Records drawn from a dataset:
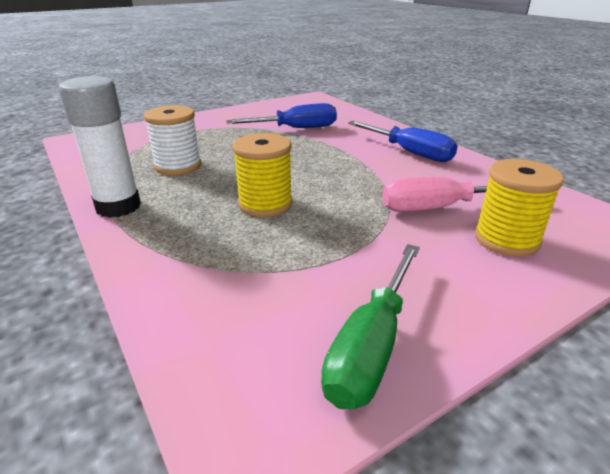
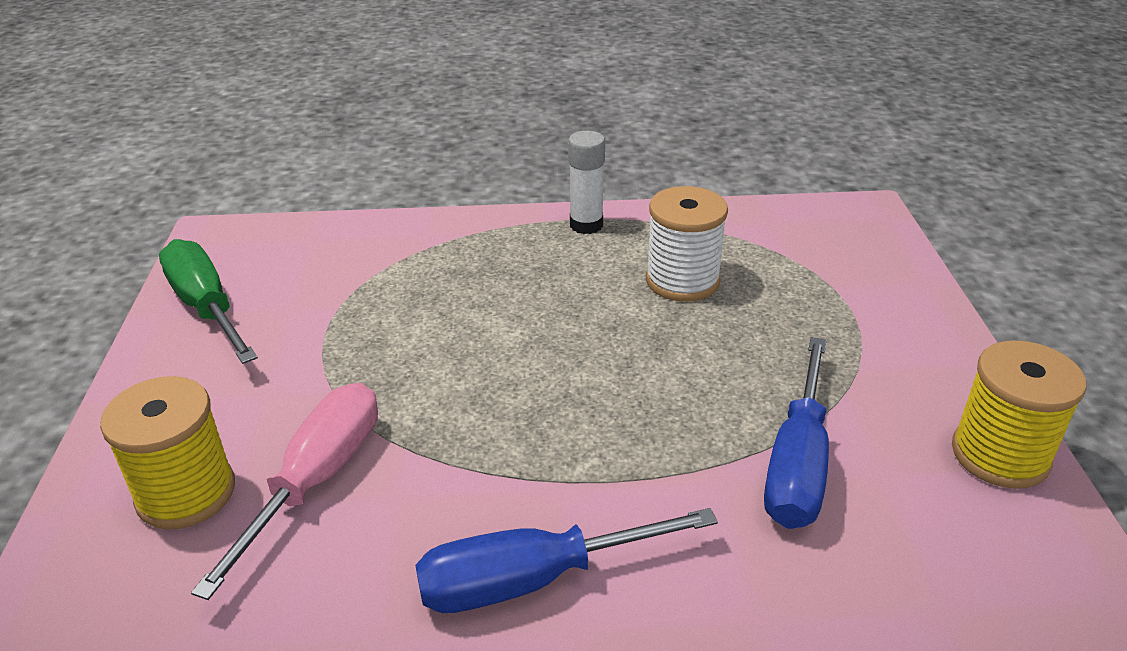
camera: 120 degrees right, 5 degrees up
(118, 207) = (586, 225): white glue stick -> white glue stick, size x0.64
(265, 204) = (492, 323): yellow spool -> yellow spool (1000, 455)

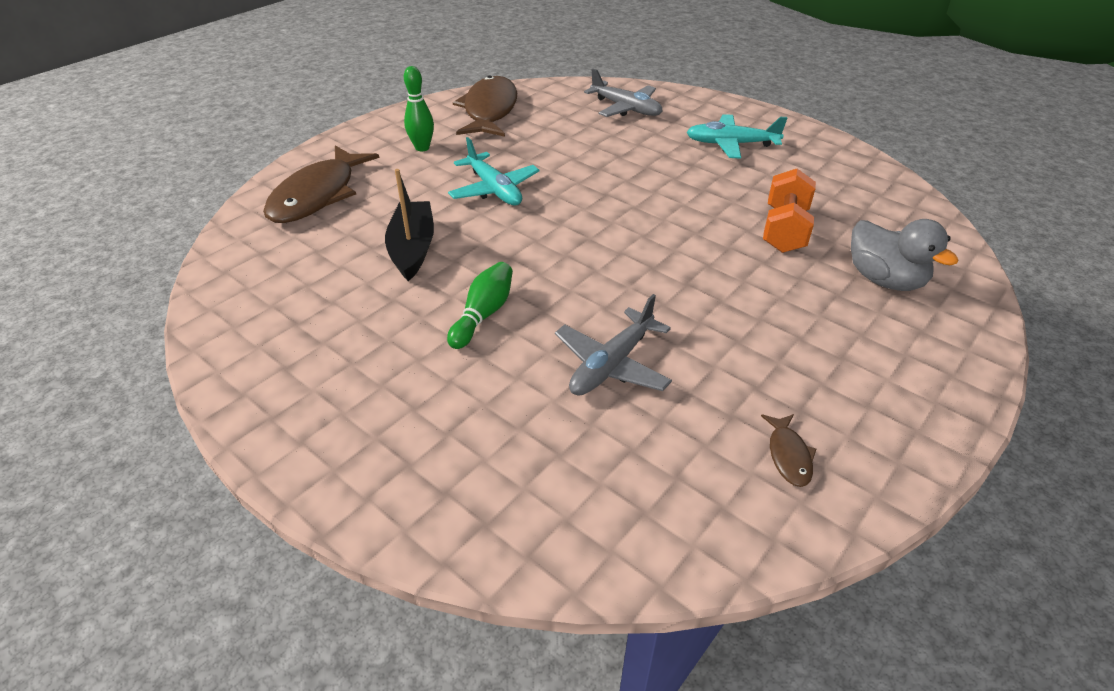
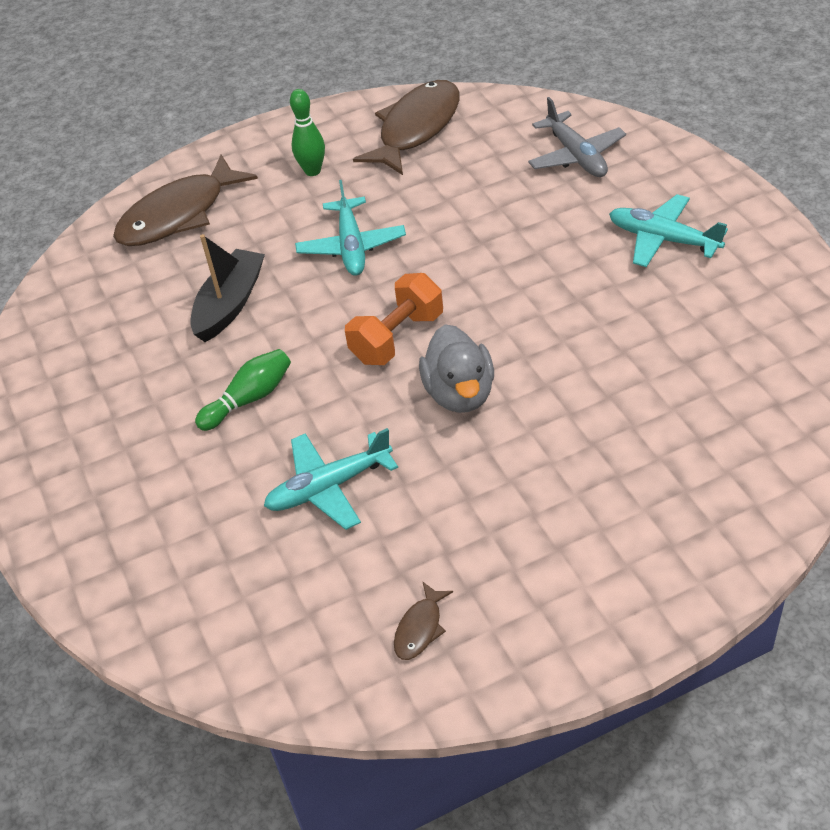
camera: 30 degrees right, 5 degrees up
(611, 365) = (328, 487): grey plane -> turquoise plane
(784, 230) = (625, 378): orange dumbbell -> orange dumbbell (397, 338)
(884, 280) = (684, 472): grey duck -> grey duck (459, 394)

:: Work order ::
In the entries above, copy each line that contains the string "grey".

:: Answer for the task ::
(611, 365) = (328, 487): grey plane -> turquoise plane
(884, 280) = (684, 472): grey duck -> grey duck (459, 394)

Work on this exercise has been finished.